§ Goal of the exercise
Write out each line below precisely, passing over the pictures.

*** Data

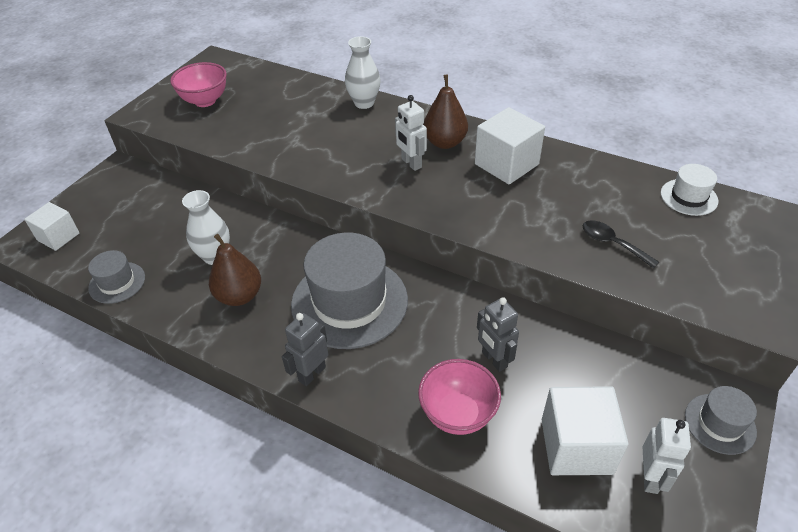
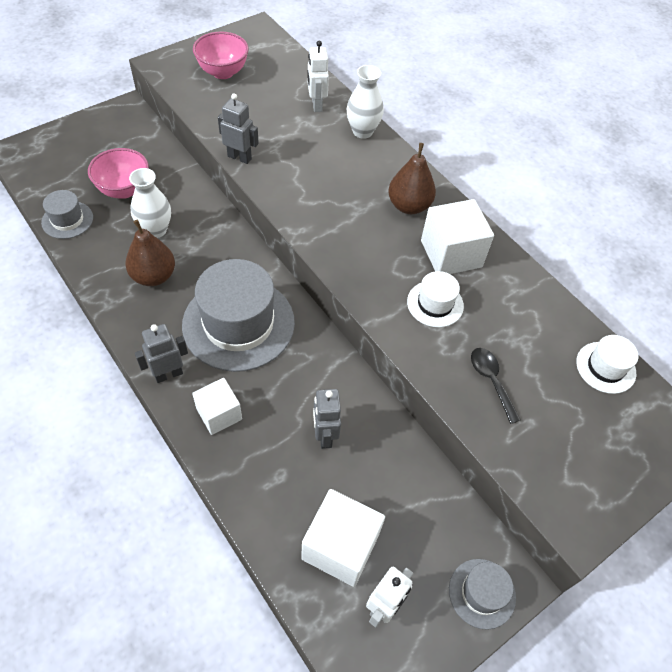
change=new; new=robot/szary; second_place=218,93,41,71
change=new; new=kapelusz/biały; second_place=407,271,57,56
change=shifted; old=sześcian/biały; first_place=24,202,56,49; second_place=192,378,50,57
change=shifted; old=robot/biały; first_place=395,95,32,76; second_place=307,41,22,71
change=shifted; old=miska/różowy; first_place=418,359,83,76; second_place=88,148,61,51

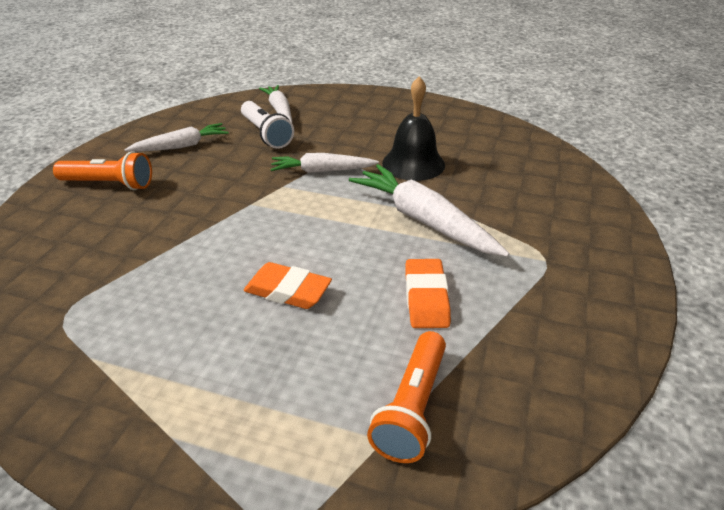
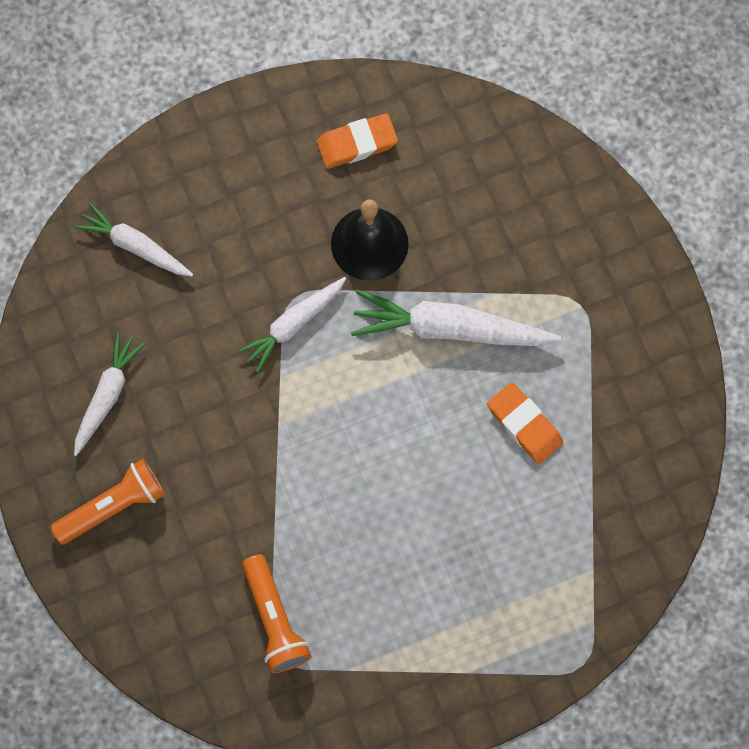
change=gone; old=latarka/biały; first_place=241,101,53,48
change=shifted; old=gumka do mazania/pomarańczowy; first_place=244,262,88,47; second_place=317,113,81,56
change=shifted; old=latarka/pomarańczowy; first_place=367,331,79,132; second_place=242,554,70,119

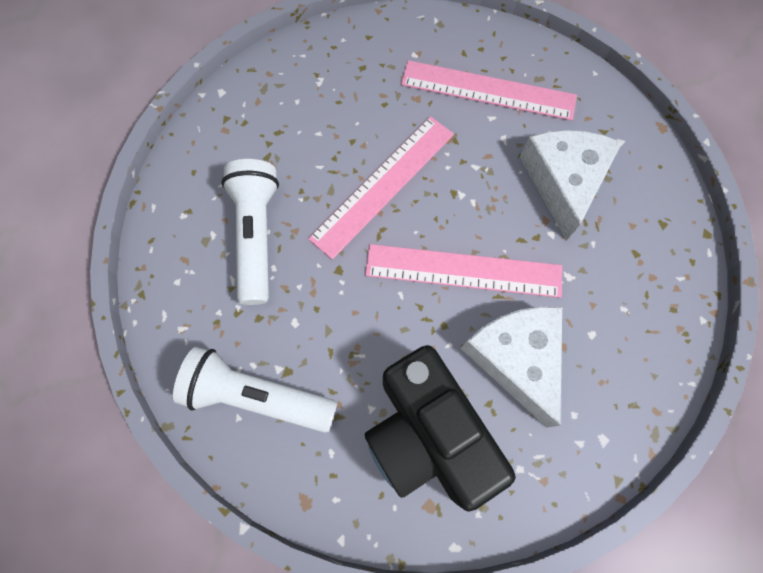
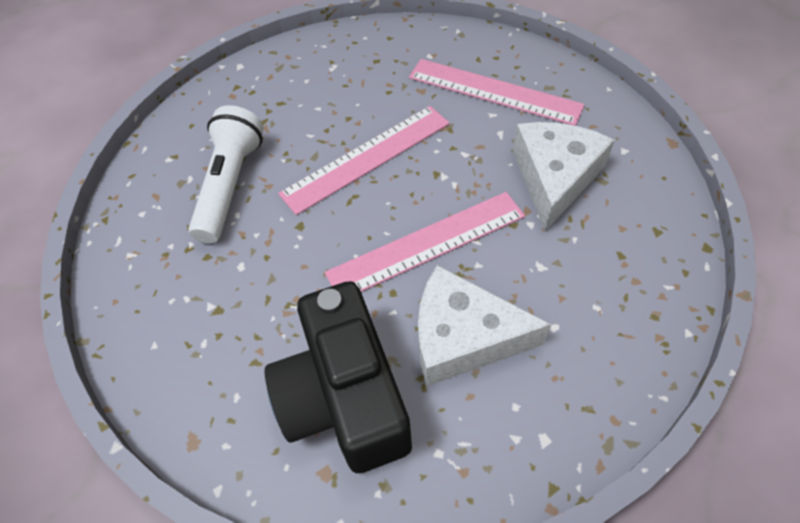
change=gone; old=latarka/biały; first_place=173,347,164,86
change=rotated; old=linijka/różowy; first_place=365,244,197,54; second_place=325,192,200,100; degrees=-45
change=rotated; old=ser/biały; first_place=461,306,101,122; second_place=418,265,134,121; degrees=-75

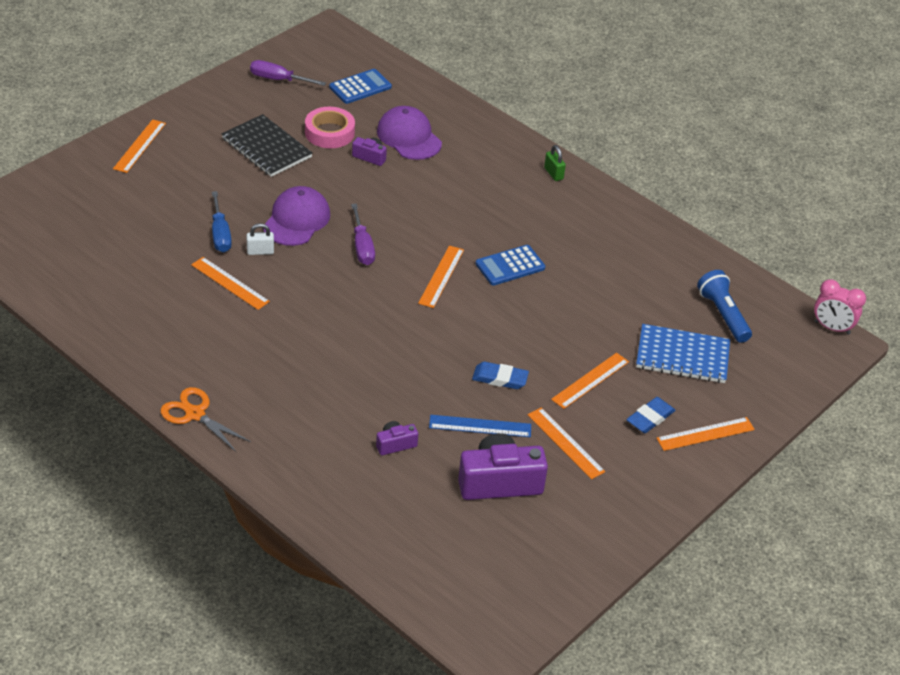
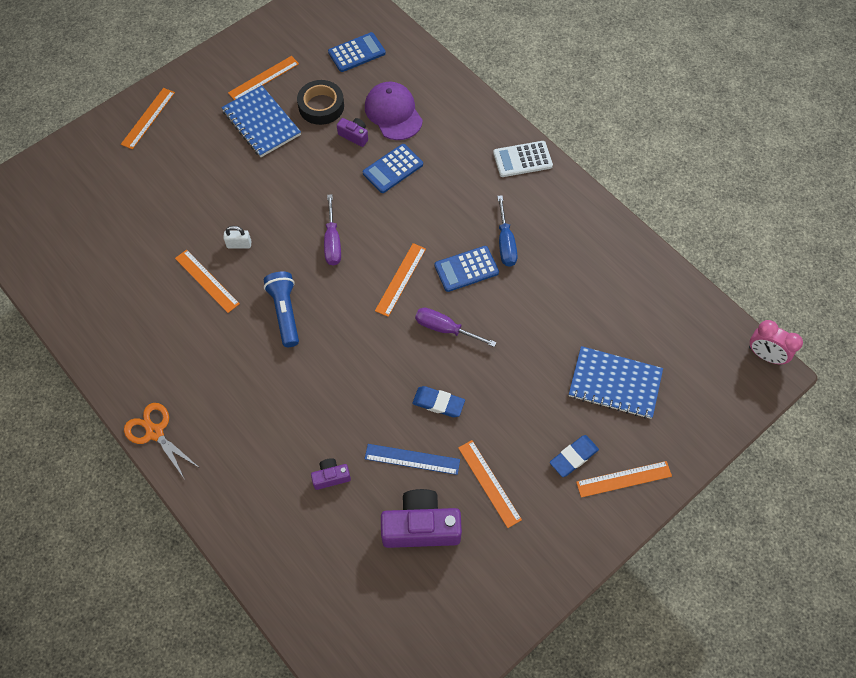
change=gone; old=czapka/fioletowy; first_place=263,186,67,60
change=new; new=kalkulator/niebieski; second_place=363,144,60,49
change=shifted; old=śrubokręt/niebieski; first_place=212,191,20,61; second_place=497,195,21,72
change=shifted; old=śrubokręt/fioletowy; first_place=250,60,76,26; second_place=415,307,82,40
change=shifted; old=linijka/pomarańczowy; first_place=551,353,78,56; second_place=228,56,71,44
change=shifted; old=latarka/niebieski; first_place=697,270,55,73; second_place=264,271,35,76
change=swapped; old=kłódka/zielony; new=kalkulator/biały; first_place=544,145,22,36; second_place=493,141,60,36
change=repainted; old=zeszyt/czarny; new=zeszyt/niebieski; first_place=222,114,90,63; second_place=221,85,80,72
change=repainted; old=taśma klejąca/różowy; new=taśma klejąca/czarny; first_place=305,107,50,41; second_place=297,80,47,45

******

§ Answer to this exercise
change=new; new=robot/szary; second_place=218,93,41,71
change=new; new=kapelusz/biały; second_place=407,271,57,56
change=shifted; old=sześcian/biały; first_place=24,202,56,49; second_place=192,378,50,57
change=shifted; old=robot/biały; first_place=395,95,32,76; second_place=307,41,22,71
change=shifted; old=miska/różowy; first_place=418,359,83,76; second_place=88,148,61,51

change=gone; old=latarka/biały; first_place=241,101,53,48
change=shifted; old=gumka do mazania/pomarańczowy; first_place=244,262,88,47; second_place=317,113,81,56
change=shifted; old=latarka/pomarańczowy; first_place=367,331,79,132; second_place=242,554,70,119

change=gone; old=latarka/biały; first_place=173,347,164,86
change=rotated; old=linijka/różowy; first_place=365,244,197,54; second_place=325,192,200,100; degrees=-45
change=rotated; old=ser/biały; first_place=461,306,101,122; second_place=418,265,134,121; degrees=-75

change=gone; old=czapka/fioletowy; first_place=263,186,67,60
change=new; new=kalkulator/niebieski; second_place=363,144,60,49
change=shifted; old=śrubokręt/niebieski; first_place=212,191,20,61; second_place=497,195,21,72
change=shifted; old=śrubokręt/fioletowy; first_place=250,60,76,26; second_place=415,307,82,40
change=shifted; old=linijka/pomarańczowy; first_place=551,353,78,56; second_place=228,56,71,44
change=shifted; old=latarka/niebieski; first_place=697,270,55,73; second_place=264,271,35,76
change=swapped; old=kłódka/zielony; new=kalkulator/biały; first_place=544,145,22,36; second_place=493,141,60,36
change=repainted; old=zeszyt/czarny; new=zeszyt/niebieski; first_place=222,114,90,63; second_place=221,85,80,72
change=repainted; old=taśma klejąca/różowy; new=taśma klejąca/czarny; first_place=305,107,50,41; second_place=297,80,47,45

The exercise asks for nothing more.